For the data below, restate word for word only the lines from the line containing "R17: 3.3 (BASE3, OSC) -> none" through the line containing "JP2 pin 2: VTH -> GND", both ends included.

^^^^^^^^^^^^^^^^

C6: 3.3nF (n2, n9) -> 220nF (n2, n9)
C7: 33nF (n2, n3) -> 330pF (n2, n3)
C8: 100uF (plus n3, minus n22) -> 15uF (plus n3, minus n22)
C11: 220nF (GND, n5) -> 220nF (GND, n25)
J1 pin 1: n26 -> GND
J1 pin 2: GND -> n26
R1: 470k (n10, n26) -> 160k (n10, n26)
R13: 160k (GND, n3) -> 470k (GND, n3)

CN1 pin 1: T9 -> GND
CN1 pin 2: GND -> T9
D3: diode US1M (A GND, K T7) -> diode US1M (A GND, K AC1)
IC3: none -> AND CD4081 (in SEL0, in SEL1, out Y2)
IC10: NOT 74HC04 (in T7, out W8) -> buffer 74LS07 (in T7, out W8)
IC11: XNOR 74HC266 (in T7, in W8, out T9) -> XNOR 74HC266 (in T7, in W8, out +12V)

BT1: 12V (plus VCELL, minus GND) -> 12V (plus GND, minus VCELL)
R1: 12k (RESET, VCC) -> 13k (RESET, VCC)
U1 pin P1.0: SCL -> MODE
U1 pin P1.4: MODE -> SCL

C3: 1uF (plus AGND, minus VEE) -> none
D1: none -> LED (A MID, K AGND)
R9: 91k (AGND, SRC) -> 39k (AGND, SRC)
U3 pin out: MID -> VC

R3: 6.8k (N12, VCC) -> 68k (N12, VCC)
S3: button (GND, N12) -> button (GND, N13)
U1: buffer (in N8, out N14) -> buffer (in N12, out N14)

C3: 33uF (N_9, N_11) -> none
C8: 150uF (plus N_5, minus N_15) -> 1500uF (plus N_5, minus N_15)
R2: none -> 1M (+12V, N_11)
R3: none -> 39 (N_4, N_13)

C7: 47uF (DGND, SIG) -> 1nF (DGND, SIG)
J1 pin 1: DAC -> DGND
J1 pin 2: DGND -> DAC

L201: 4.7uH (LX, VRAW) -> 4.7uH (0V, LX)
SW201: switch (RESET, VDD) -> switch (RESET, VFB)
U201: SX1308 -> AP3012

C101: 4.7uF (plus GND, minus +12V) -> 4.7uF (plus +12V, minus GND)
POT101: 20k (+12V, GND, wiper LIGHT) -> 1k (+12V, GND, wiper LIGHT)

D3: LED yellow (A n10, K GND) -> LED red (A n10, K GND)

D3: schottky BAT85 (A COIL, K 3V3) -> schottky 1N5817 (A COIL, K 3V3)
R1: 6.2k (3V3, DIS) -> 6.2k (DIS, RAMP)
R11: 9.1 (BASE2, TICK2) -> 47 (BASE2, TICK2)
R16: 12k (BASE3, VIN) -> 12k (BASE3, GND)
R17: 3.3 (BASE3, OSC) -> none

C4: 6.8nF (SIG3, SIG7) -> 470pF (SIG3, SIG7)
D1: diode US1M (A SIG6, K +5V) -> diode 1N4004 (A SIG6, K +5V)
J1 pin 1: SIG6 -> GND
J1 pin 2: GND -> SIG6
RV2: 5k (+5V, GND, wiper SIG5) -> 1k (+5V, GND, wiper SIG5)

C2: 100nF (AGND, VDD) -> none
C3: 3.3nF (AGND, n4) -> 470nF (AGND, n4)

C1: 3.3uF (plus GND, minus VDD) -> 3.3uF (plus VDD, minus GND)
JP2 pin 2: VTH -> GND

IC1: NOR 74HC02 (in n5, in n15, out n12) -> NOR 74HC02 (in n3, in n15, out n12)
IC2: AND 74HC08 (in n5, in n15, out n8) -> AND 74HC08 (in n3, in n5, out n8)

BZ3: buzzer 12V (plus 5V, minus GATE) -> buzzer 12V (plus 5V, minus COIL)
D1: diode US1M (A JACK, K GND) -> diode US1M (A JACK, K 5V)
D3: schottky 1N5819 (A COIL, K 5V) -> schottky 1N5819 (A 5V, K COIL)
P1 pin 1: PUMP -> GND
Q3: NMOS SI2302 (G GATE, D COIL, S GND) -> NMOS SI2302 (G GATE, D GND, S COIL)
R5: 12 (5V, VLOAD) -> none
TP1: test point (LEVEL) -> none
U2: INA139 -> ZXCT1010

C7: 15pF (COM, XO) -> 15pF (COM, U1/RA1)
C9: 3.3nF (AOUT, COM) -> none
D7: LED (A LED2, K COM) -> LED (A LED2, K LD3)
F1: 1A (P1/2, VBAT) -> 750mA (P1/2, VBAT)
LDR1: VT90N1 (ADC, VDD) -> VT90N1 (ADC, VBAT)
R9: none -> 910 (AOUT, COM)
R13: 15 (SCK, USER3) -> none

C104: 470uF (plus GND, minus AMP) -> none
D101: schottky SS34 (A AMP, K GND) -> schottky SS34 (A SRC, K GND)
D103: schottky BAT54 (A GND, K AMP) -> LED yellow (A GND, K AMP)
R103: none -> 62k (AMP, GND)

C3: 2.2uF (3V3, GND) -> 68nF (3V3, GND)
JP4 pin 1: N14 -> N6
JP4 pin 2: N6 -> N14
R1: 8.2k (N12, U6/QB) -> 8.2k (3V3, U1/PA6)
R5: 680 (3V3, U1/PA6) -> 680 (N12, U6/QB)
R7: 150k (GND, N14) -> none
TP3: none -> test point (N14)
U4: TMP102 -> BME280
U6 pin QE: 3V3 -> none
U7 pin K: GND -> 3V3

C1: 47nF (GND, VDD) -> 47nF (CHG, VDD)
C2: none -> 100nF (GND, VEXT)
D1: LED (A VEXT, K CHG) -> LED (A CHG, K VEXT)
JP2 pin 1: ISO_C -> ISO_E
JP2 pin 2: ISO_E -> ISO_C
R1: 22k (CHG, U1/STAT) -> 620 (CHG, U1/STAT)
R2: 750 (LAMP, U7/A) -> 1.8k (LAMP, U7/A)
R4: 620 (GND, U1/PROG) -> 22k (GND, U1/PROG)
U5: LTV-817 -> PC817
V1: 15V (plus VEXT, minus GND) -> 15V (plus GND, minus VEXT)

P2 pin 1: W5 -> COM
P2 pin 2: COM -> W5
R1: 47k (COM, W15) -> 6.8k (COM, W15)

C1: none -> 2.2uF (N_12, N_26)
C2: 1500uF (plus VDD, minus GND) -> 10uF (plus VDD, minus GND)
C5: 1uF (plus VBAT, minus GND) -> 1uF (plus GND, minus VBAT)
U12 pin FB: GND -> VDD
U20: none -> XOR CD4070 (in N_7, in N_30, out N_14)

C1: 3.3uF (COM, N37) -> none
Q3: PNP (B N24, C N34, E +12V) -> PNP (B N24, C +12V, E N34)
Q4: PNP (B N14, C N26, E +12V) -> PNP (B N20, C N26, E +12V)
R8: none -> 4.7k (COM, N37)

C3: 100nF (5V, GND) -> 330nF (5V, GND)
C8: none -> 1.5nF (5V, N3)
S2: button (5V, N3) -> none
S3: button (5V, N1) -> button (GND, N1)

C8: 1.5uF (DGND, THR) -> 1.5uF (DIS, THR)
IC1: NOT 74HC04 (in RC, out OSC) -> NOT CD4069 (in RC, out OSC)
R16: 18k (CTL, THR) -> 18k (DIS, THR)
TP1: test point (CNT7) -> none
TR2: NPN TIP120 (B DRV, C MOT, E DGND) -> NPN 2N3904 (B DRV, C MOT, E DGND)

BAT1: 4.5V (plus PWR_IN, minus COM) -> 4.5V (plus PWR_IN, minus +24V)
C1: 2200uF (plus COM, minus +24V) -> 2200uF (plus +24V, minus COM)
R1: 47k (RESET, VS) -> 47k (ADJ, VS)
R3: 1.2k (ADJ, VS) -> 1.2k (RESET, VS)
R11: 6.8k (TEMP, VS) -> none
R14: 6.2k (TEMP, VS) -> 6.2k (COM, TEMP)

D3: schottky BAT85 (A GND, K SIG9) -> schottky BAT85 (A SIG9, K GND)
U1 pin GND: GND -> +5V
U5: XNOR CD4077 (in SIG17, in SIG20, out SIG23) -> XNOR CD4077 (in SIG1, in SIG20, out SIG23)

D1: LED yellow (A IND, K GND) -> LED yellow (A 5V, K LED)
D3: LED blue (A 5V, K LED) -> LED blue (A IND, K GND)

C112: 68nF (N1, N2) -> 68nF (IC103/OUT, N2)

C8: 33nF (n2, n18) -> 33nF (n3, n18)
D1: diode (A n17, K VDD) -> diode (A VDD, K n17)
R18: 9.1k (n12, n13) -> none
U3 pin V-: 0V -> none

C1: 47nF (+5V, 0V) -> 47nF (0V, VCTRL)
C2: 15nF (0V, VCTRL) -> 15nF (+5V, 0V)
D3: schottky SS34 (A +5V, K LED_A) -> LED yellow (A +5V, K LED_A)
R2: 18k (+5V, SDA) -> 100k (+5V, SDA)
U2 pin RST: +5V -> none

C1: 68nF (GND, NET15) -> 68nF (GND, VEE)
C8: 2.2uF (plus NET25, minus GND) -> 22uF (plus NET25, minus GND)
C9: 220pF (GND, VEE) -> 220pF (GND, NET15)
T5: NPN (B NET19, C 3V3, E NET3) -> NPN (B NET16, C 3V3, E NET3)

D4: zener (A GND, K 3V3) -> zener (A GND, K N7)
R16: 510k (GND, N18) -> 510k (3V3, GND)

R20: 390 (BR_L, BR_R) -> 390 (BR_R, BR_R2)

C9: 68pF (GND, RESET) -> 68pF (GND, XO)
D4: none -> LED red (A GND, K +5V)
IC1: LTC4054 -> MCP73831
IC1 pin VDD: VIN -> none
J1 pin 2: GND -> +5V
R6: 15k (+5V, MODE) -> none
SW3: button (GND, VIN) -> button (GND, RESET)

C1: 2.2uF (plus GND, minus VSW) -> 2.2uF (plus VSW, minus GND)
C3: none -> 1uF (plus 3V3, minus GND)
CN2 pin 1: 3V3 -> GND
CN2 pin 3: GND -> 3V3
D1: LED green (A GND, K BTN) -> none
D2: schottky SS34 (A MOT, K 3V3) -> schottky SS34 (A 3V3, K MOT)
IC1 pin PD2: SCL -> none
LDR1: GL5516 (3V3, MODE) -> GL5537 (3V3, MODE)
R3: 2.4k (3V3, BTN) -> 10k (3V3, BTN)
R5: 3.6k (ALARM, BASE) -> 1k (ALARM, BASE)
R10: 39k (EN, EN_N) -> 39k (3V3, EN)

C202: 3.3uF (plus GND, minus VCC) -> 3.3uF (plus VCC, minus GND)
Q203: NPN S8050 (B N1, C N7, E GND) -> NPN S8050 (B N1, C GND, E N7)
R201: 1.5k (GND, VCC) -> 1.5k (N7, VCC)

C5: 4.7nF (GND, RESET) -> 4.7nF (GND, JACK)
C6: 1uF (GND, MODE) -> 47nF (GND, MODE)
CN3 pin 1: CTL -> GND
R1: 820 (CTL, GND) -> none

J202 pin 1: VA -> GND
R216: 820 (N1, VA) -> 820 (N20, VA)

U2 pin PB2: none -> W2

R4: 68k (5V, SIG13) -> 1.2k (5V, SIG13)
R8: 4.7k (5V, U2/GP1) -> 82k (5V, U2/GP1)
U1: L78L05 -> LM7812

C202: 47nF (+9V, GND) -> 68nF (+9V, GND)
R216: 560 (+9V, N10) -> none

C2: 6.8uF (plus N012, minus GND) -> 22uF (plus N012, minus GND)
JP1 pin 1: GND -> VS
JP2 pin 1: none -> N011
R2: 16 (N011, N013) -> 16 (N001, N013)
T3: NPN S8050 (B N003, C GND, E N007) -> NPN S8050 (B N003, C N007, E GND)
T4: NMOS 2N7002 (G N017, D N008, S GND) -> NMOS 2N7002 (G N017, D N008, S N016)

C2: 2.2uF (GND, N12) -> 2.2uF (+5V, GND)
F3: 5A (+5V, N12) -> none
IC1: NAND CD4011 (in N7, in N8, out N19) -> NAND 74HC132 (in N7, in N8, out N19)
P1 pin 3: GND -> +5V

^^^^^^^^^^^^^^^^

--- EXPECTED OUTPUT ---
R17: 3.3 (BASE3, OSC) -> none

C4: 6.8nF (SIG3, SIG7) -> 470pF (SIG3, SIG7)
D1: diode US1M (A SIG6, K +5V) -> diode 1N4004 (A SIG6, K +5V)
J1 pin 1: SIG6 -> GND
J1 pin 2: GND -> SIG6
RV2: 5k (+5V, GND, wiper SIG5) -> 1k (+5V, GND, wiper SIG5)

C2: 100nF (AGND, VDD) -> none
C3: 3.3nF (AGND, n4) -> 470nF (AGND, n4)

C1: 3.3uF (plus GND, minus VDD) -> 3.3uF (plus VDD, minus GND)
JP2 pin 2: VTH -> GND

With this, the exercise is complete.